What is needed:
Locate the line that contains "blue pan: 2 -> 3" in the entries below, then repeat it and every following line through the line that contains "red rocket: 2 -> 1", exactly, and no others.

Source material:
━━━━━━━━━━━━━━━━━━━━━━━━━━━━━━

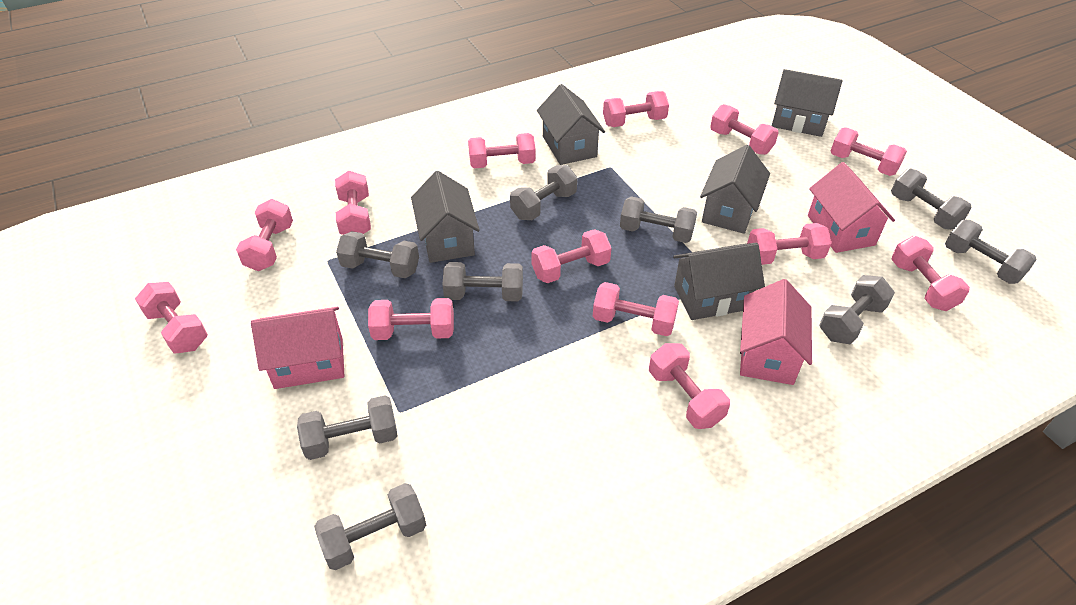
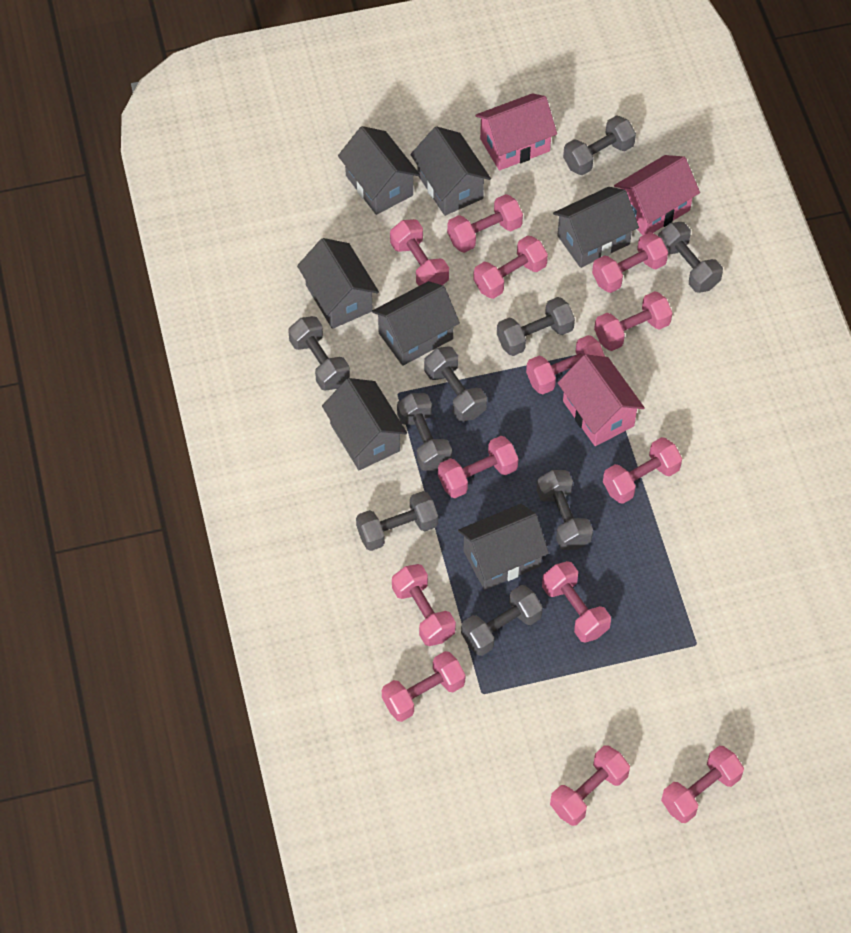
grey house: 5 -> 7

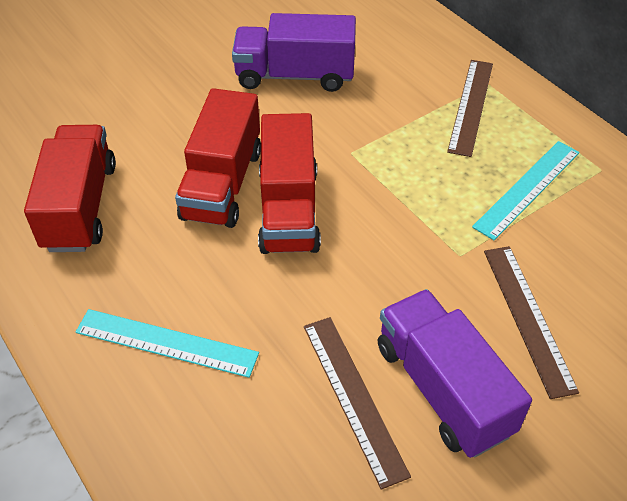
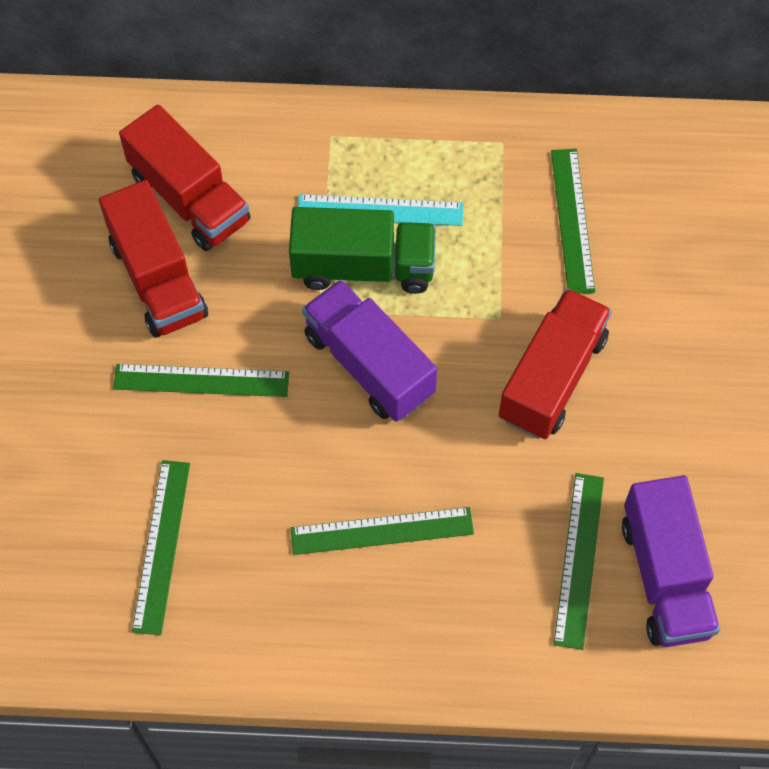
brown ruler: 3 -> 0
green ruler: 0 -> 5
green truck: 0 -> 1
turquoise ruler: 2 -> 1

━━━━━━━━━━━━━━━━━━━━━━━━━━━━━━

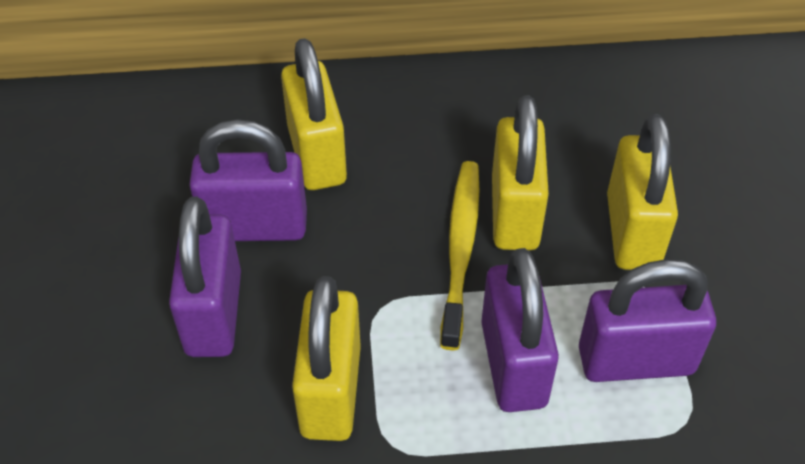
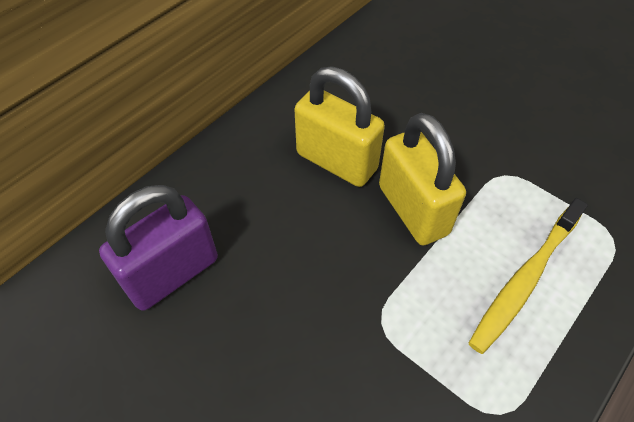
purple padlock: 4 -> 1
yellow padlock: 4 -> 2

━━━━━━━━━━━━━━━━━━━━━━━━━━━━━━

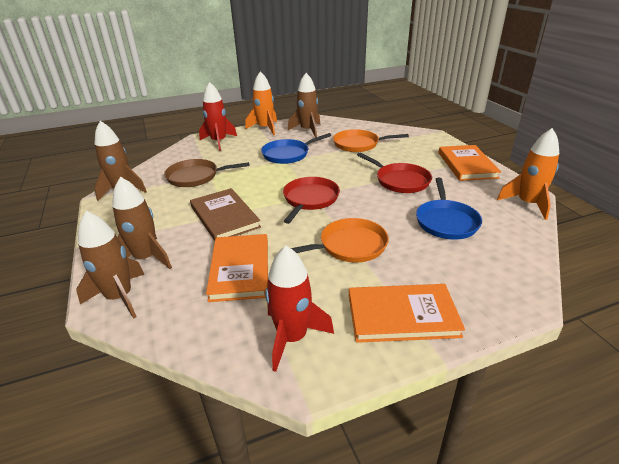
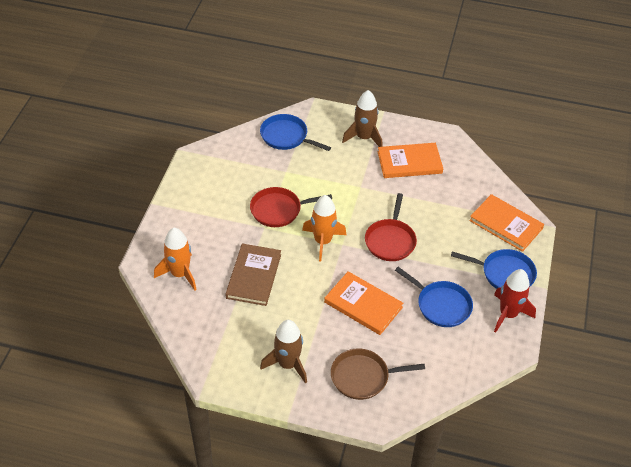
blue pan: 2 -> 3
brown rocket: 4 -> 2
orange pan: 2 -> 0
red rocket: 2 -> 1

━━━━━━━━━━━━━━━━━━━━━━━━━━━━━━

Result of this task:
blue pan: 2 -> 3
brown rocket: 4 -> 2
orange pan: 2 -> 0
red rocket: 2 -> 1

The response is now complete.